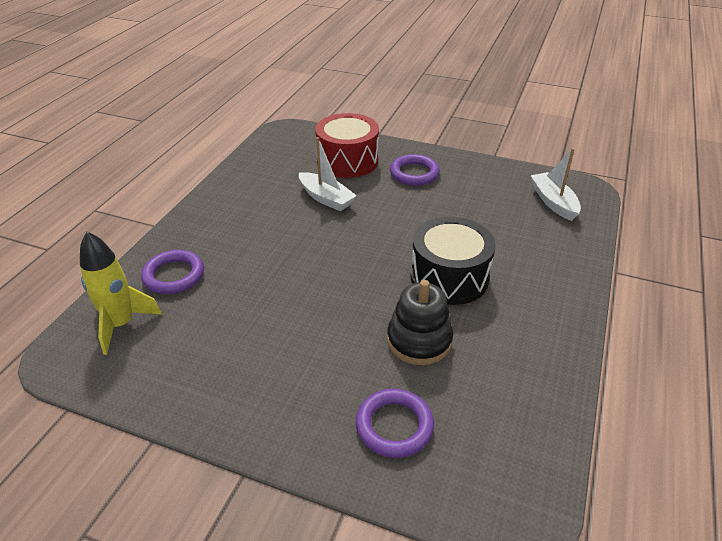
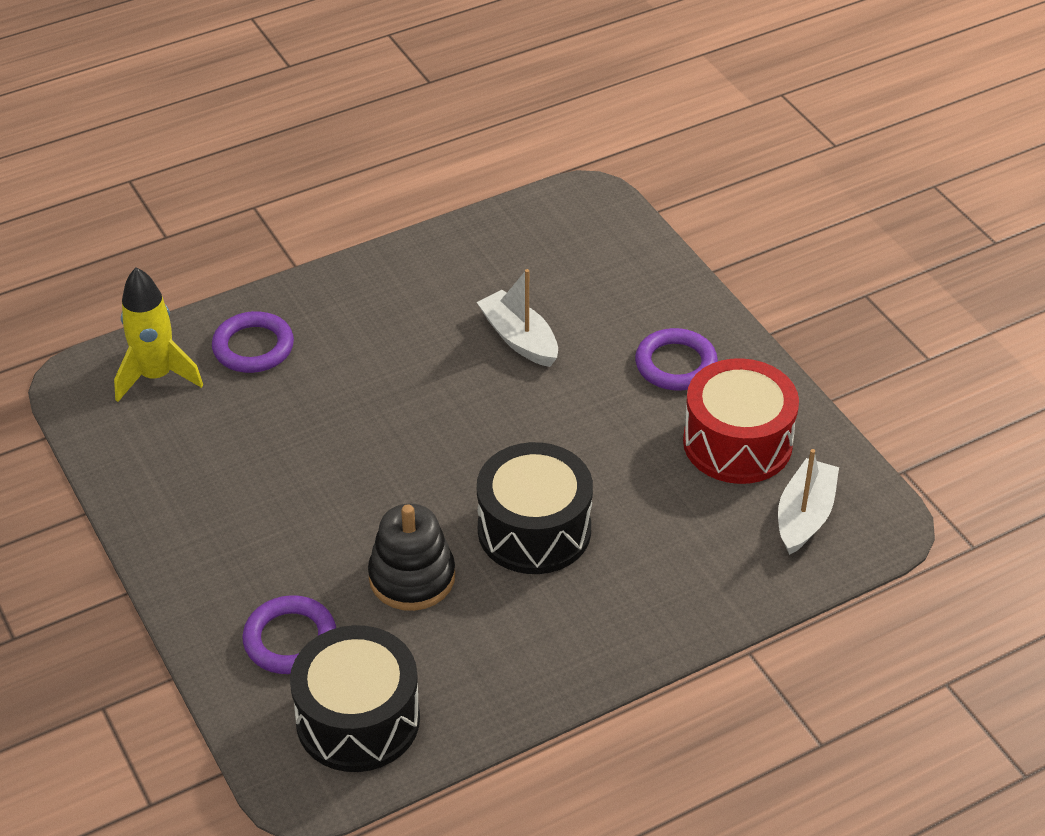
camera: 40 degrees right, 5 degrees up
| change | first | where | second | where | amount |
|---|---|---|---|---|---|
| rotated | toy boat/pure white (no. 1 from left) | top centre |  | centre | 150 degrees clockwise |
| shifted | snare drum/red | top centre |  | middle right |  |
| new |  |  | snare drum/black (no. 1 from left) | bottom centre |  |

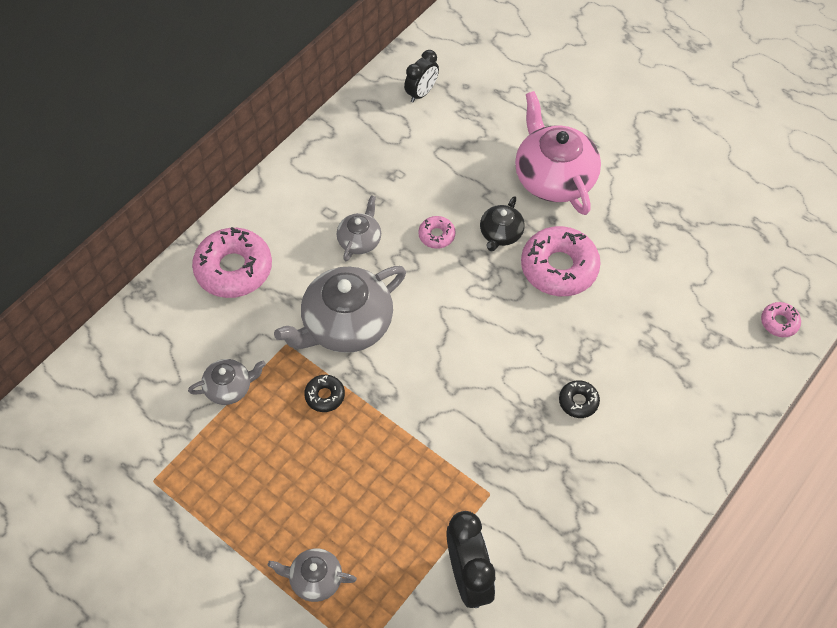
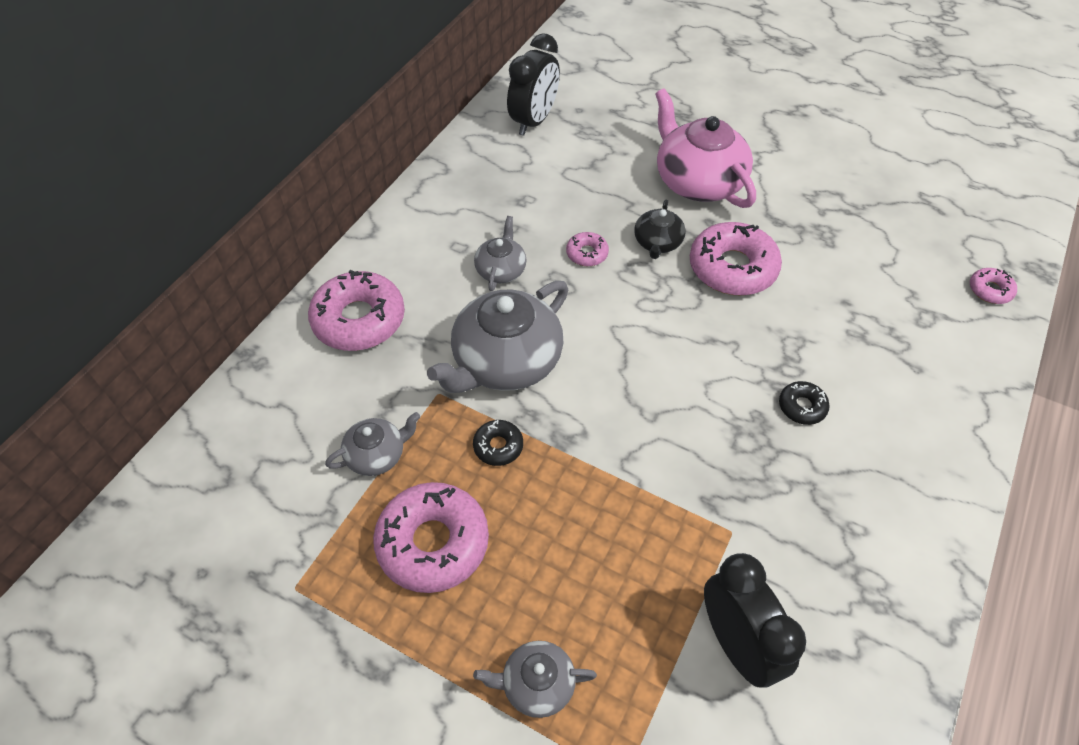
camera: 10 degrees left, 5 degrees down
| change | first | where | second | where | amount |
|---|---|---|---|---|---|
| scaled | bedside clock/black (no. 1 from left) | top centre |  | top centre | x1.57 |
| new |  |  | glazed donut/rosy (no. 2 from left) | bottom centre |  |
########################################
Please repeat each line above exactly as it appears, but omit the pictures.

camera: 40 degrees right, 5 degrees up
| change | first | where | second | where | amount |
|---|---|---|---|---|---|
| rotated | toy boat/pure white (no. 1 from left) | top centre |  | centre | 150 degrees clockwise |
| shifted | snare drum/red | top centre |  | middle right |  |
| new |  |  | snare drum/black (no. 1 from left) | bottom centre |  |

camera: 10 degrees left, 5 degrees down
| change | first | where | second | where | amount |
|---|---|---|---|---|---|
| scaled | bedside clock/black (no. 1 from left) | top centre |  | top centre | x1.57 |
| new |  |  | glazed donut/rosy (no. 2 from left) | bottom centre |  |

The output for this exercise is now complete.